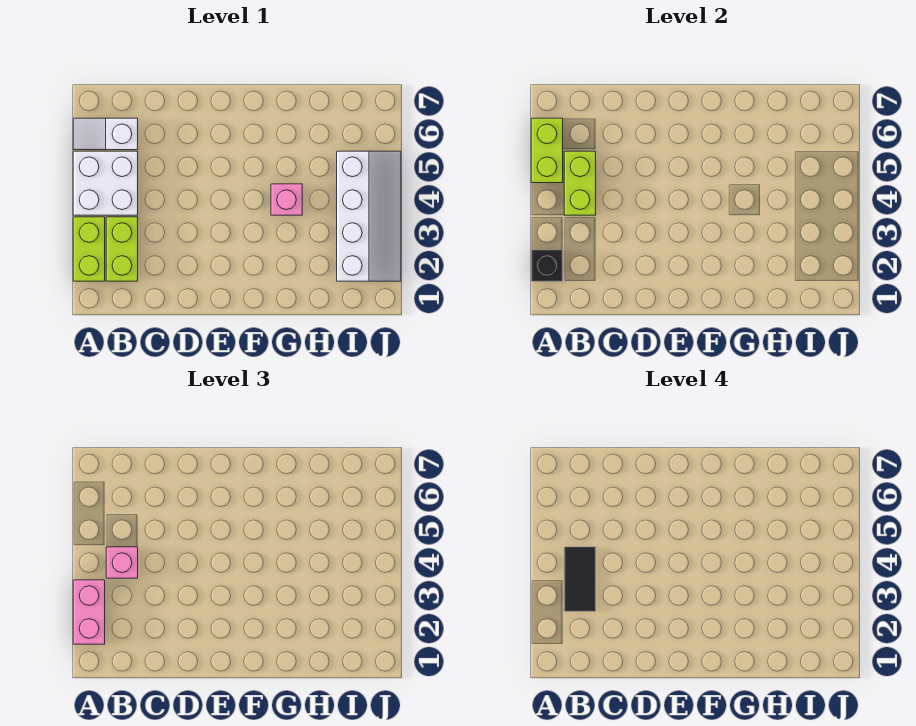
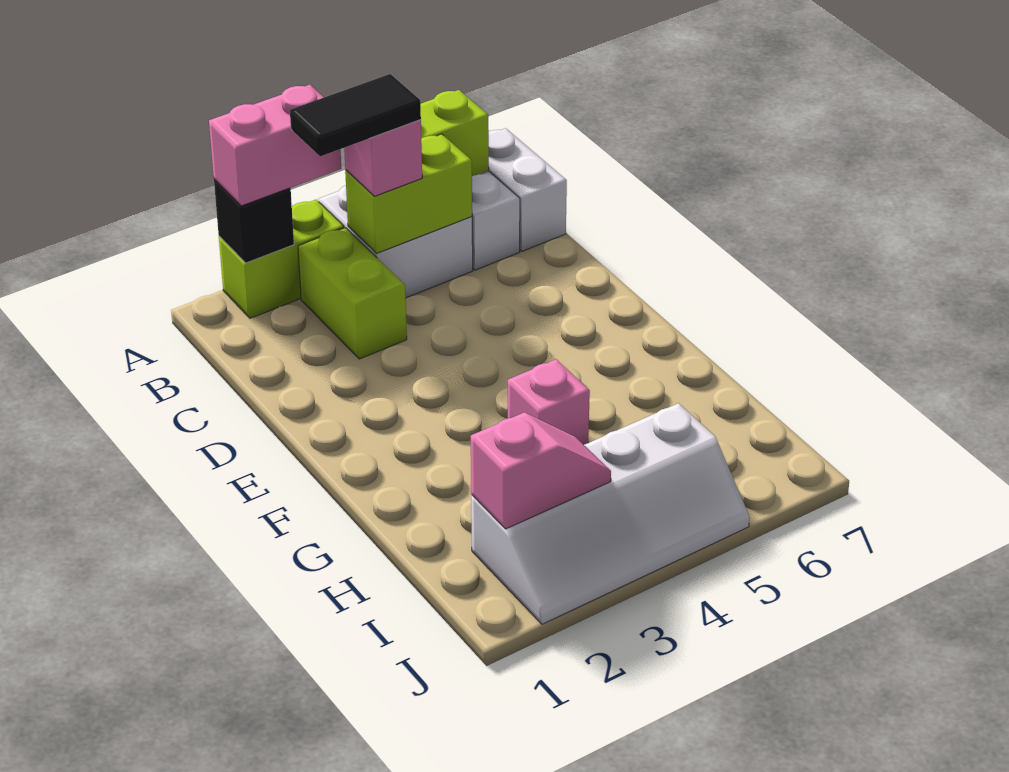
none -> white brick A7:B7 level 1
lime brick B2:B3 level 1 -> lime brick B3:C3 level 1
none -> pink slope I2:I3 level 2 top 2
■ ■ ■ ■ ■ ■ ■
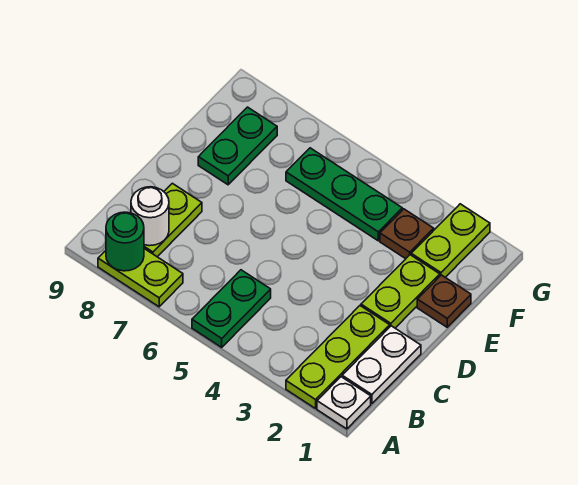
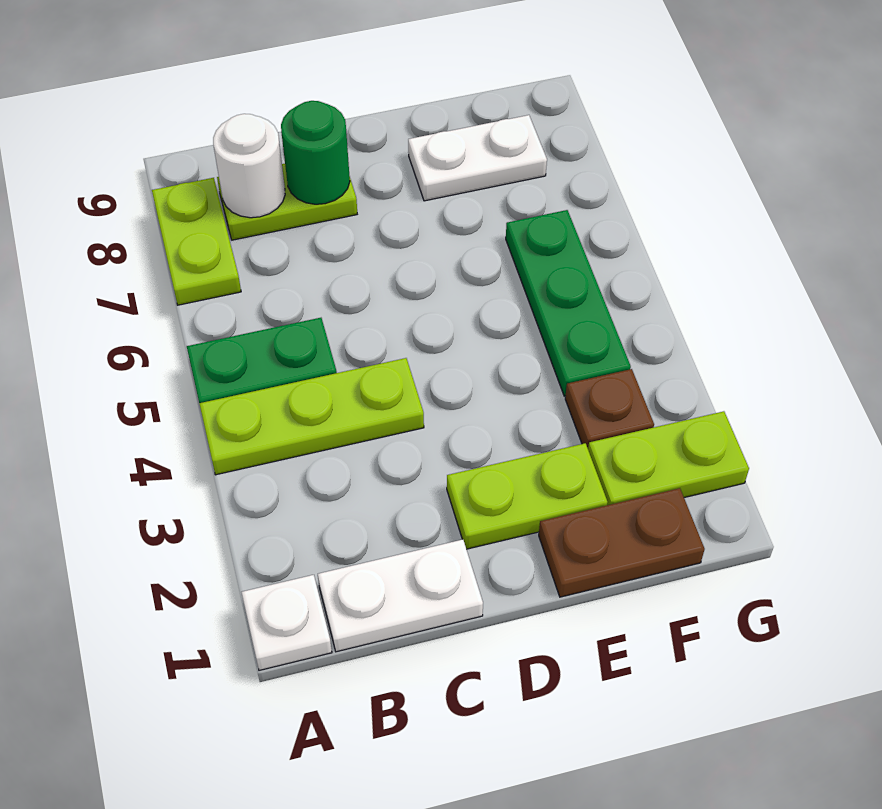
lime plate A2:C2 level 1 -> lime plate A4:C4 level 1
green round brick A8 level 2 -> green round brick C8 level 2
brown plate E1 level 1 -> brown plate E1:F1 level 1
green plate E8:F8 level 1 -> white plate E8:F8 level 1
■ ■ ■ ■ ■ ■ ■
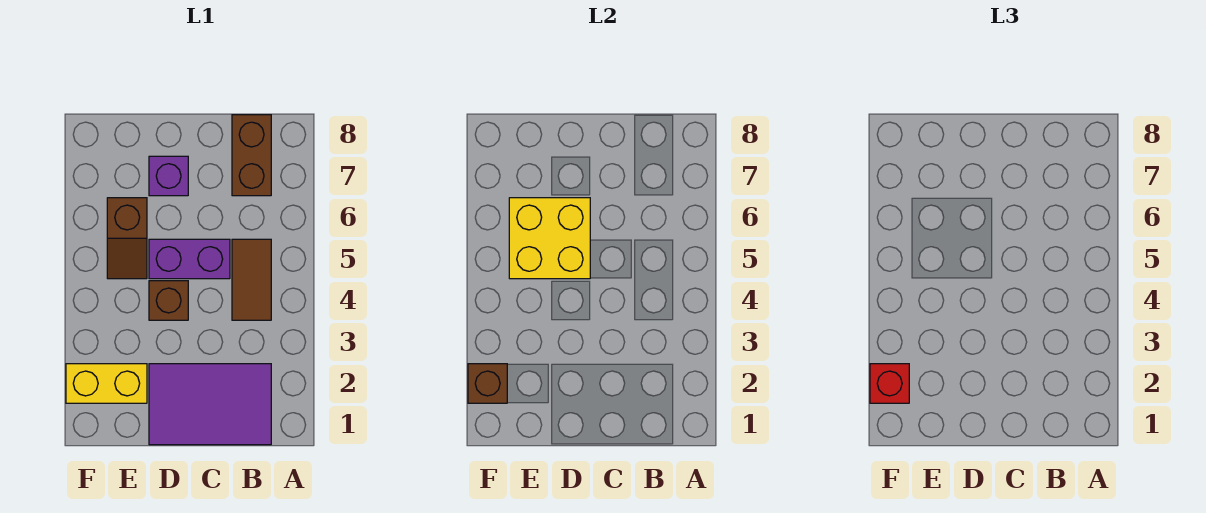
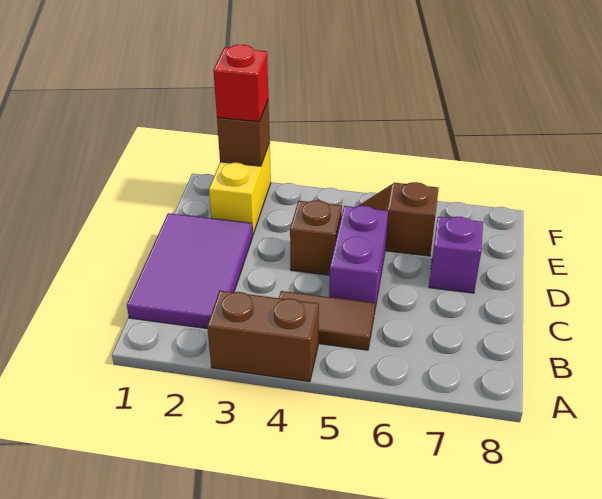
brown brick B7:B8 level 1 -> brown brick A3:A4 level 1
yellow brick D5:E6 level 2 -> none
■ ■ ■ ■ ■ ■ ■
## YOUR ASSIGNMENT:
Of the lines above, retype only those from the line containing "none -> white brick A7:B7 level 1" through the line containing "none -> pink slope I2:I3 level 2 top 2", including both, exactly.

## TASK RESULT:
none -> white brick A7:B7 level 1
lime brick B2:B3 level 1 -> lime brick B3:C3 level 1
none -> pink slope I2:I3 level 2 top 2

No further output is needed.